*DATA FOR REVIEW*.

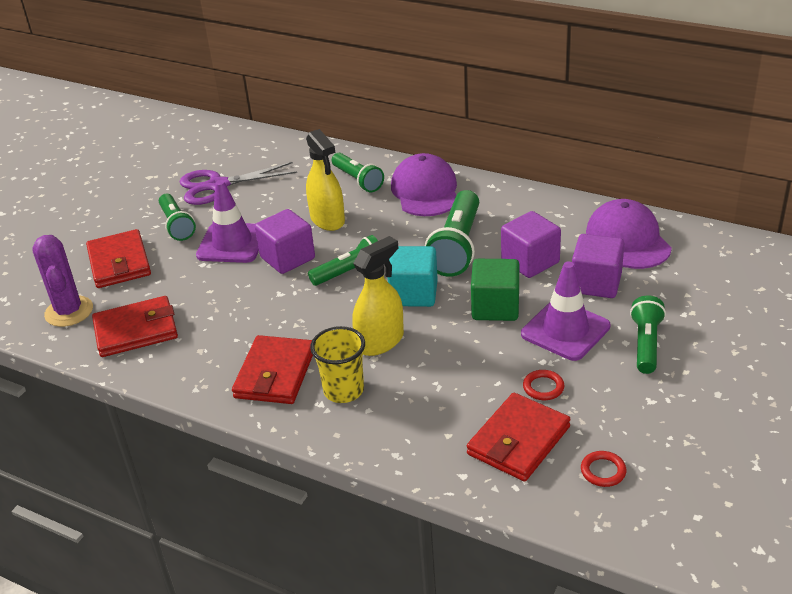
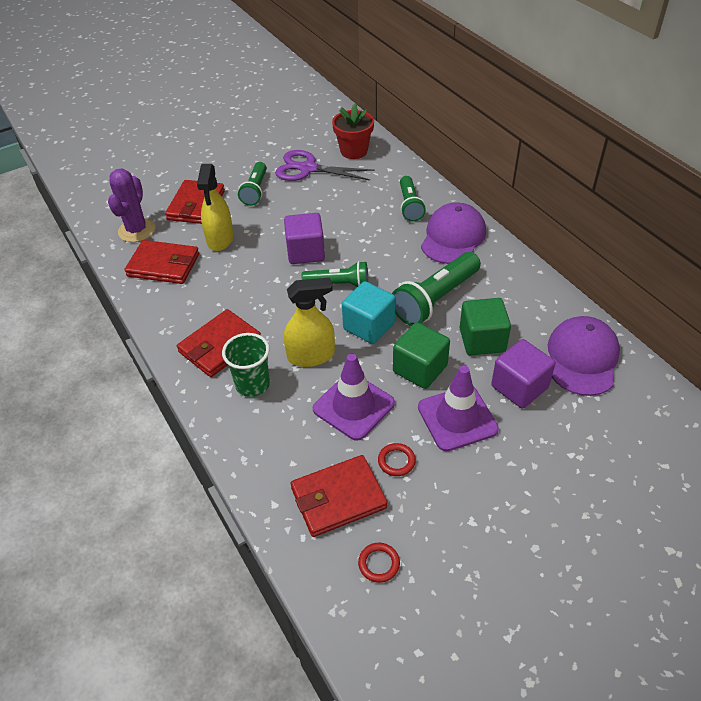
camera: 30 degrees right, 10 degrees up
(232, 243) = (279, 222): purple traffic cone -> purple traffic cone (353, 406)
(253, 154) = (354, 151): none -> red flower pot
(327, 220) = (360, 231): yellow spray bottle -> yellow spray bottle (220, 239)
(343, 391) = (252, 384): yellow cup -> green cup
(530, 261) = (482, 340): purple cube -> green cube
(646, 344) = (513, 466): green flashlight -> none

*EXERCISE*. Copy every line of the entries in which "none" can be found.

*YOUR SOLUTION*.
(253, 154) = (354, 151): none -> red flower pot
(646, 344) = (513, 466): green flashlight -> none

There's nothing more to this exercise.